Task details: State how many lines of the entries hold the string "moved", and nothing more.

══ Entries shown

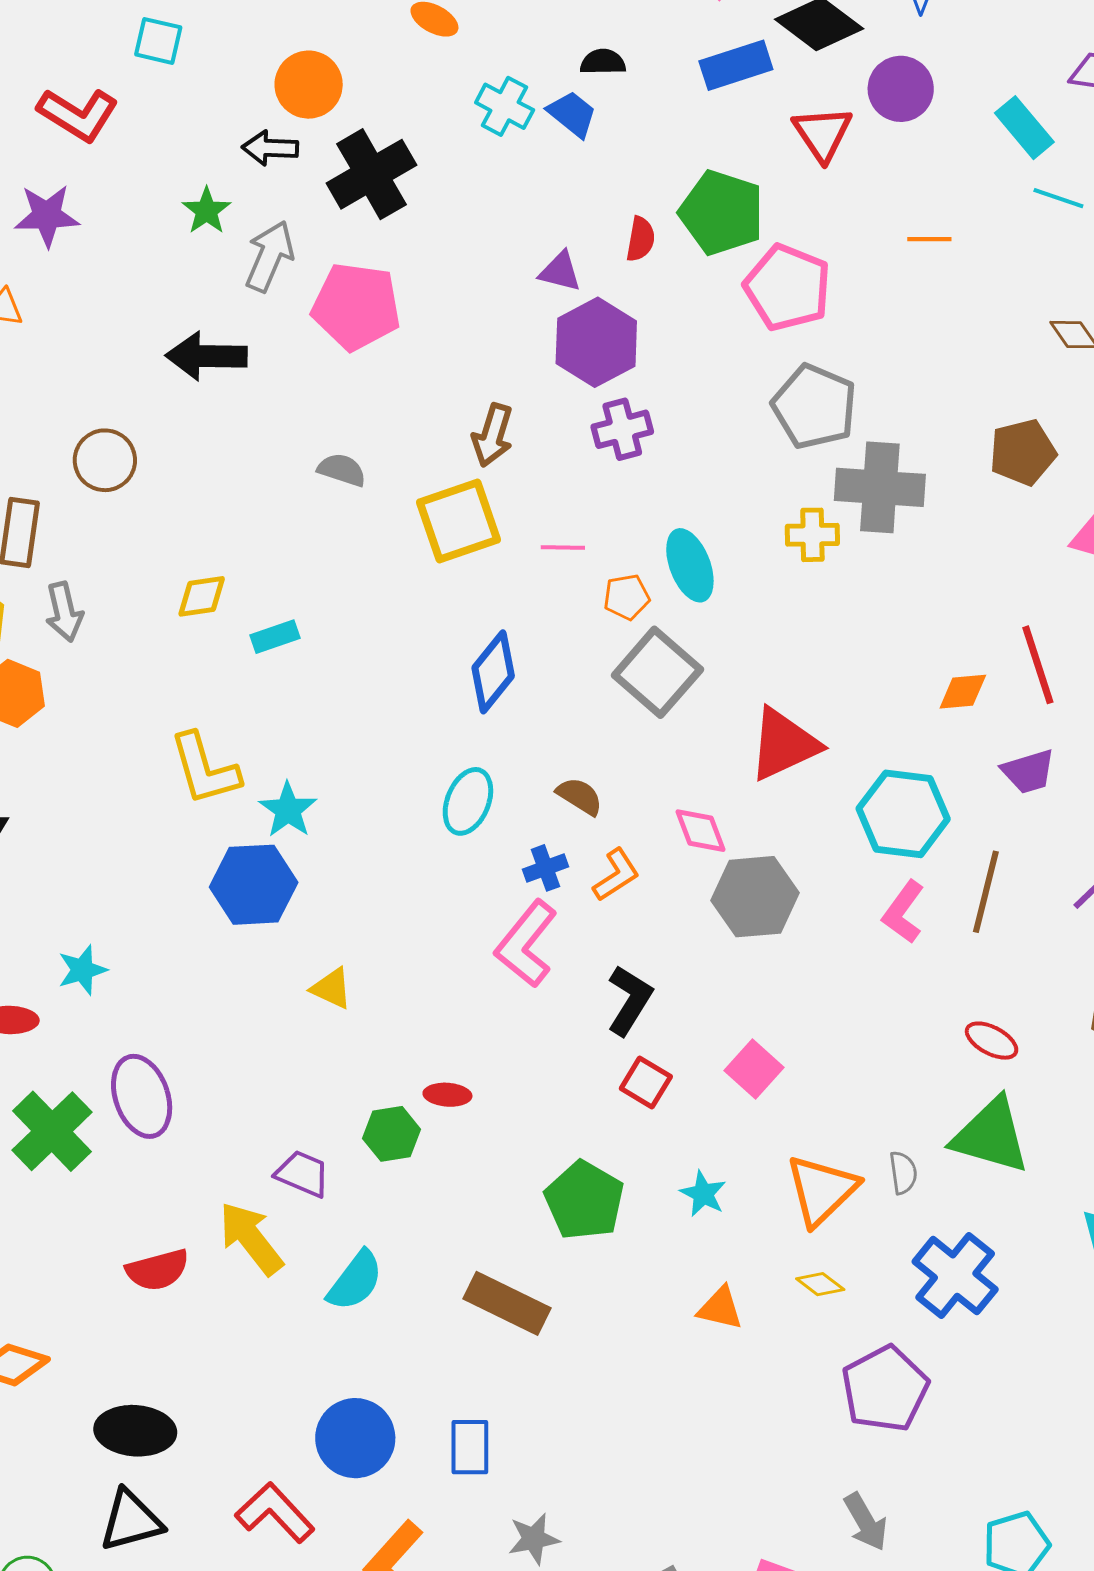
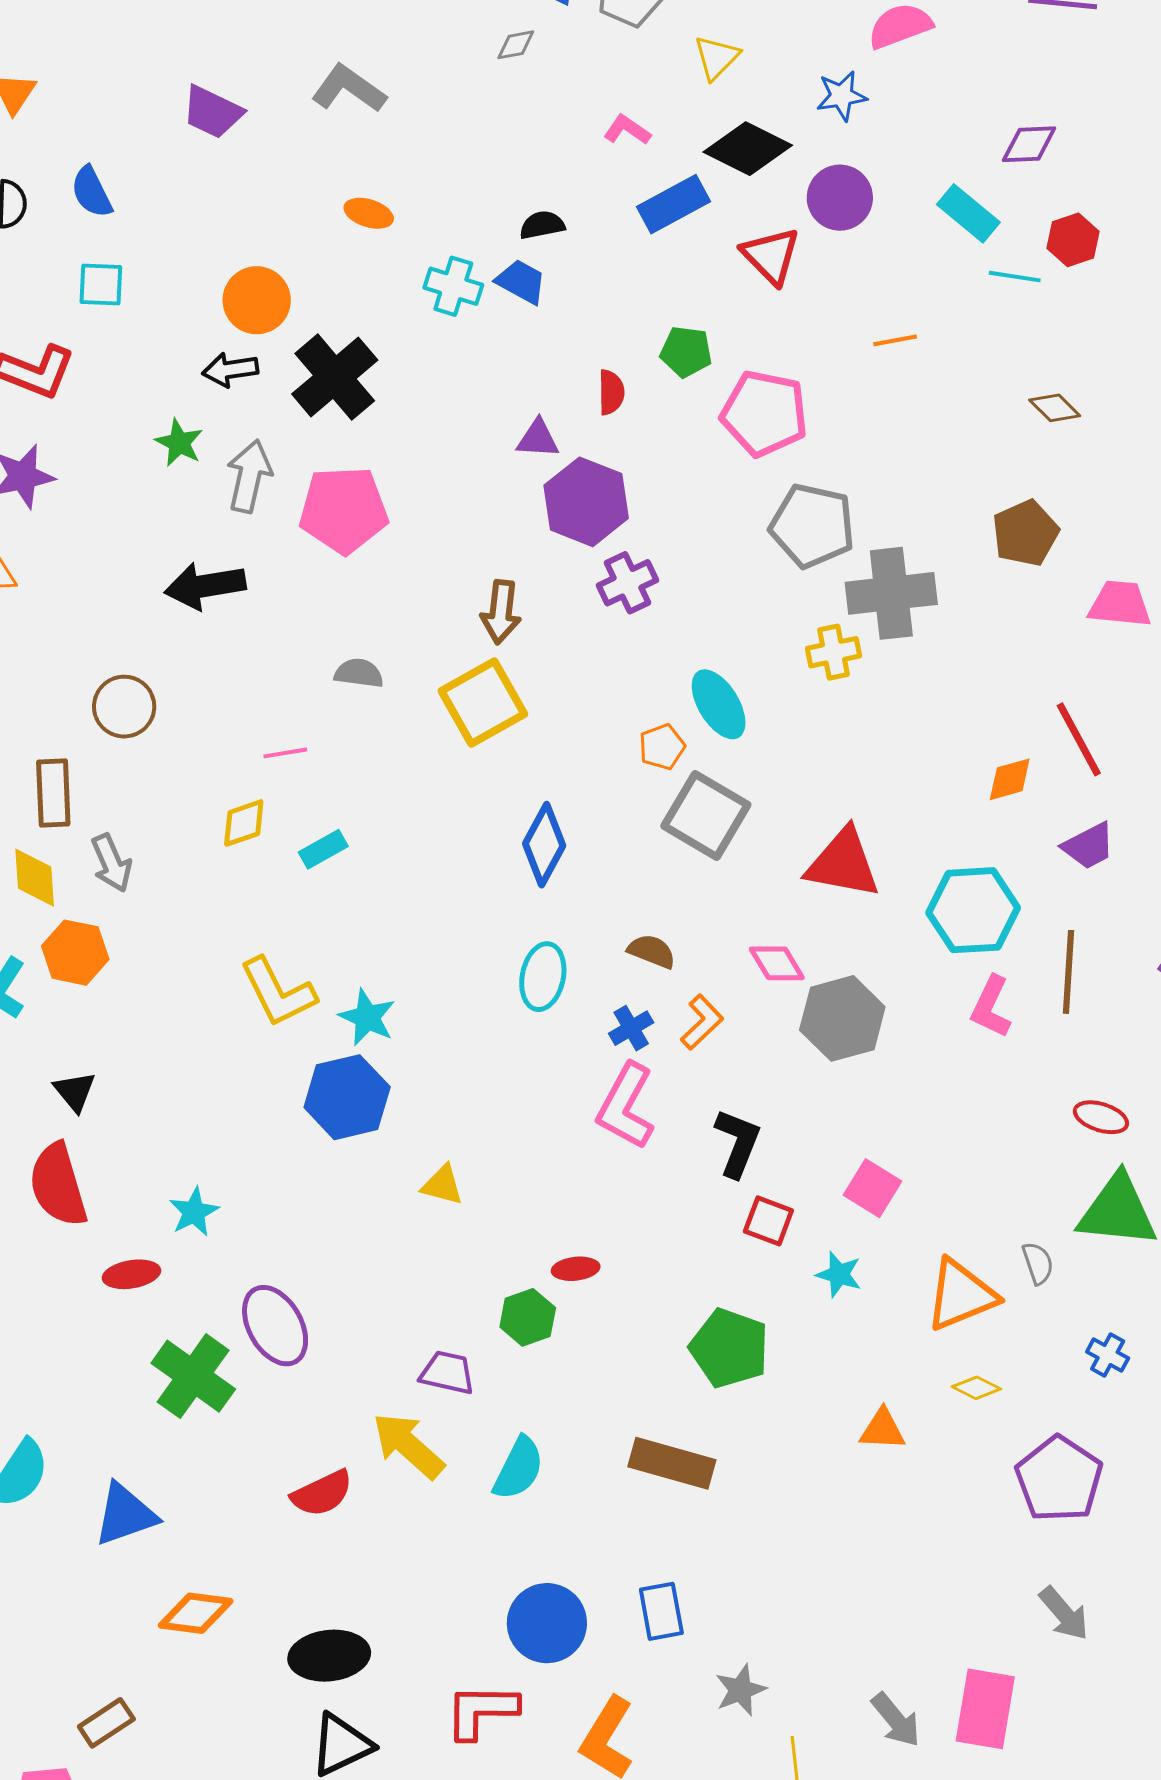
green pentagon: (722, 213) -> (686, 352), size x0.6
pink line: (563, 547) -> (285, 753), moved
red triangle: (784, 744) -> (843, 863), turned 46
orange triangle: (822, 1190) -> (961, 1295), turned 32
cyan star: (703, 1194) -> (839, 1274), moved
blue cross: (955, 1276) -> (1108, 1355), size x0.5
red L-shape: (275, 1513) -> (481, 1711), turned -36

════

Result for this exercise: 2